START Records provided
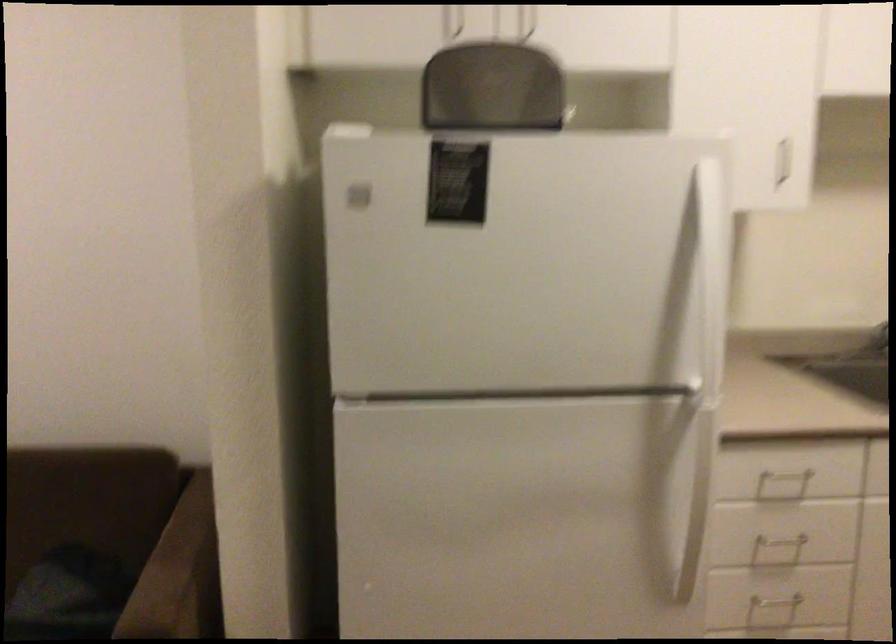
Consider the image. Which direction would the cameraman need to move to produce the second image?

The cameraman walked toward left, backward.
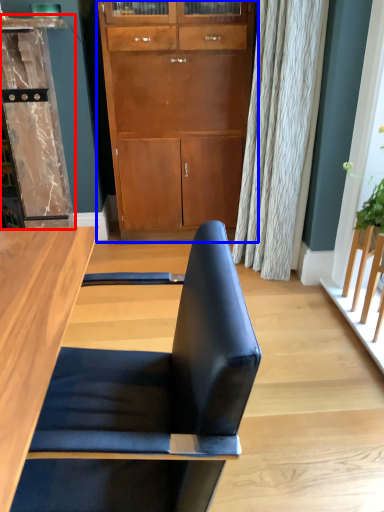
Question: Which point is closer to the camera, dresser (highlighted by a red box) or cabinetry (highlighted by a blue box)?

Choices:
 (A) dresser
 (B) cabinetry

Answer: (A)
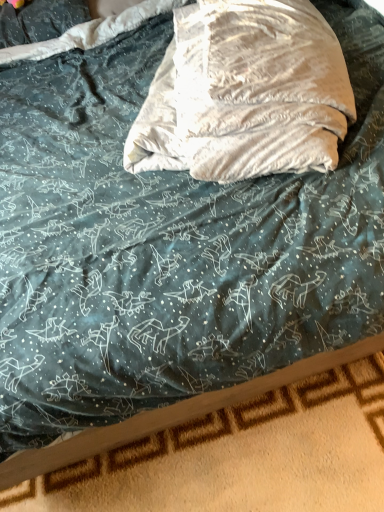
I want to click on free space above wooden bed frame at bottom (from a real-world perspective), so click(232, 459).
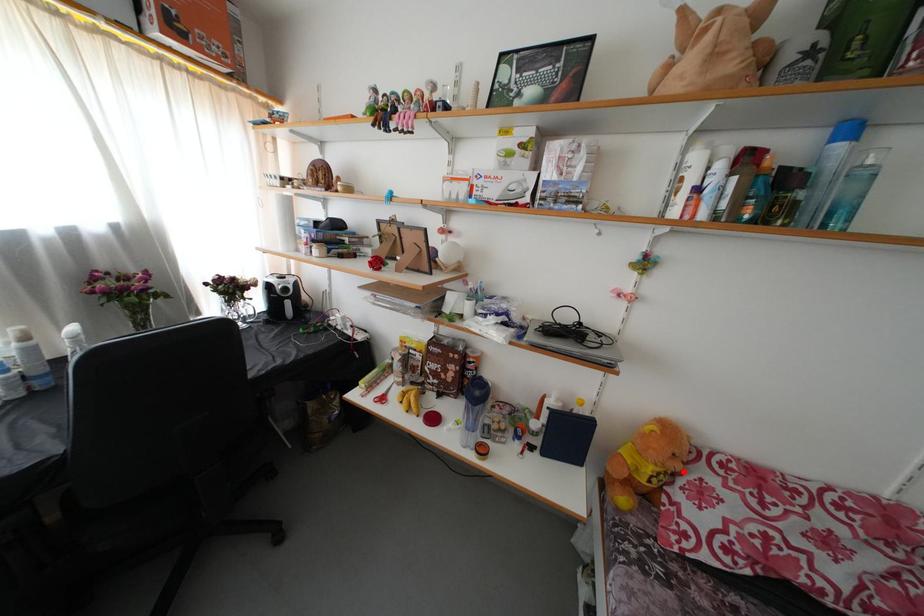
END Records provided
◆ **Exercise aim**: Return the lines above word for word, leaving out the pictures.

◆ **Answer to this task**:
Consider the image. Which direction would the cameraman need to move to produce the second image?

The cameraman walked toward left, backward.
Question: Which point is closer to the camera, dresser (highlighted by a red box) or cabinetry (highlighted by a blue box)?

Choices:
 (A) dresser
 (B) cabinetry

Answer: (A)
I want to click on free space above wooden bed frame at bottom (from a real-world perspective), so click(232, 459).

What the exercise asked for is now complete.